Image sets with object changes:
┌────────
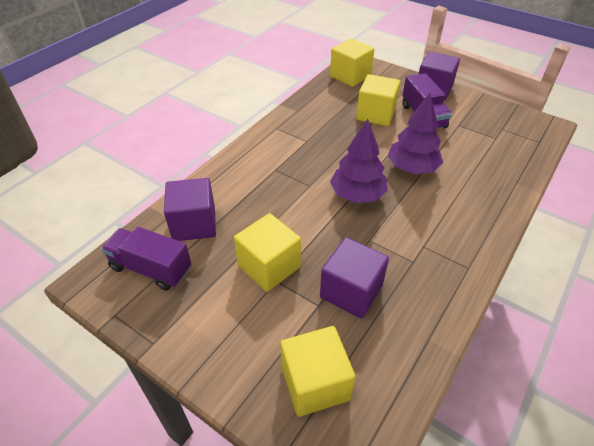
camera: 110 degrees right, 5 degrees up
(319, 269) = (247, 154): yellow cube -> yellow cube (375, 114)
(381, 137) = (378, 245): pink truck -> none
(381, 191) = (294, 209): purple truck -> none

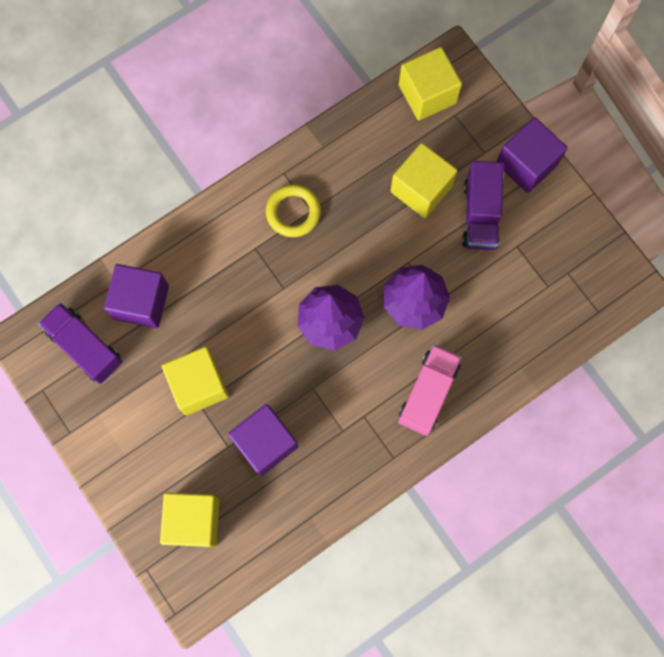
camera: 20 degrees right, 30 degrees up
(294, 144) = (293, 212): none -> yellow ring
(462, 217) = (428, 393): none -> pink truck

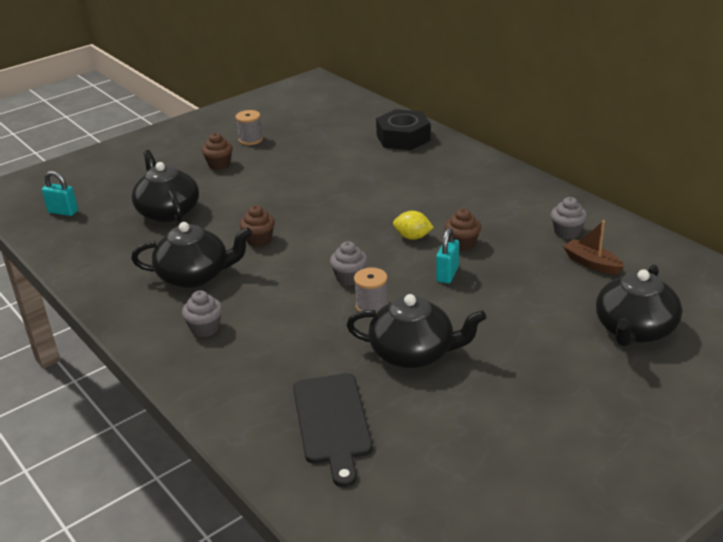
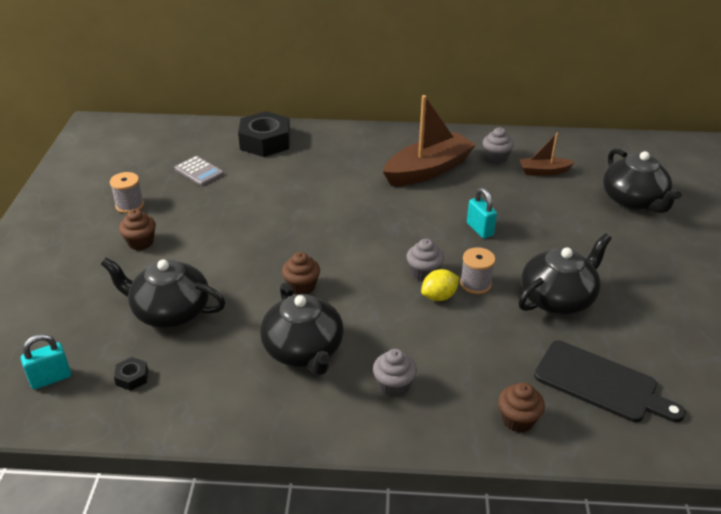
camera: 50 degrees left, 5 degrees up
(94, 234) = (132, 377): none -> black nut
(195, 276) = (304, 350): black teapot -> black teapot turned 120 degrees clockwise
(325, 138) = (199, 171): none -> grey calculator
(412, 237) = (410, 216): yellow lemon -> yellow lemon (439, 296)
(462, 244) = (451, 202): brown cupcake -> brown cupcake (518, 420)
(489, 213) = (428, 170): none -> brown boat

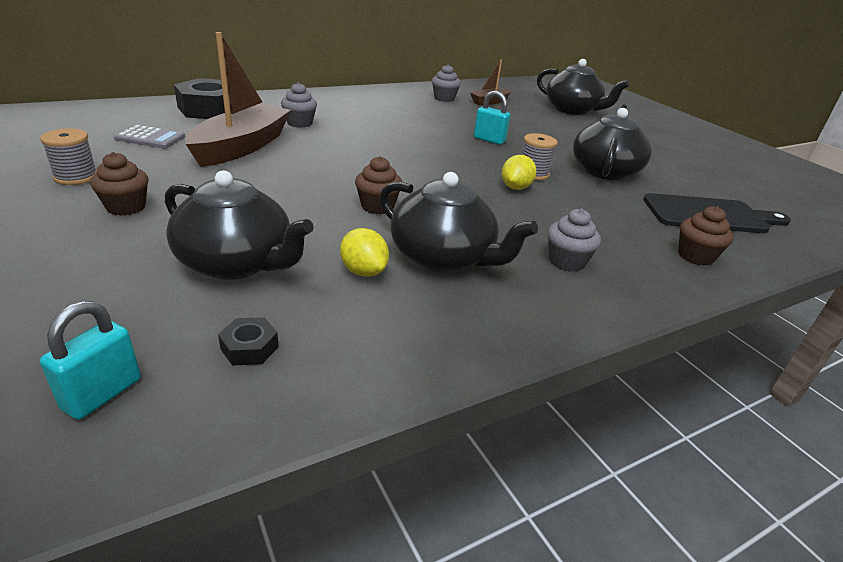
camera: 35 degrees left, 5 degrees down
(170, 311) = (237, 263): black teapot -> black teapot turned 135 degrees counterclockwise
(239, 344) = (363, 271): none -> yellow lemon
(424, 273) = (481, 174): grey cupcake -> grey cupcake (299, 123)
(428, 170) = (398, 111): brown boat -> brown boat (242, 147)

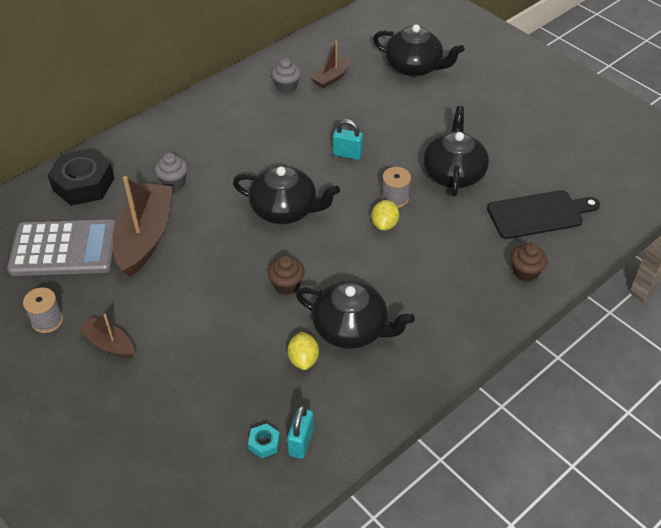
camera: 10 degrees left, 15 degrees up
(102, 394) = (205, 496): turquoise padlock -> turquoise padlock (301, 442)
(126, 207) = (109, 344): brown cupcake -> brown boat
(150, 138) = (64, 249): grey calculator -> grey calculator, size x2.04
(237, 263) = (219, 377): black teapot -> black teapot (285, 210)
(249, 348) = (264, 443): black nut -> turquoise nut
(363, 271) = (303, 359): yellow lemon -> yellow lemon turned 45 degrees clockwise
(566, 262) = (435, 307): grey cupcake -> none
└────────
**Work order:**
From the first line through the line with "(94, 234) = (132, 377): none -> black nut", output those lines of the entries above exactly, and nothing else, with the pictures left out.

**Solution:**
camera: 110 degrees right, 5 degrees up
(319, 269) = (247, 154): yellow cube -> yellow cube (375, 114)
(381, 137) = (378, 245): pink truck -> none
(381, 191) = (294, 209): purple truck -> none

camera: 20 degrees right, 30 degrees up
(294, 144) = (293, 212): none -> yellow ring
(462, 217) = (428, 393): none -> pink truck

camera: 50 degrees left, 5 degrees up
(94, 234) = (132, 377): none -> black nut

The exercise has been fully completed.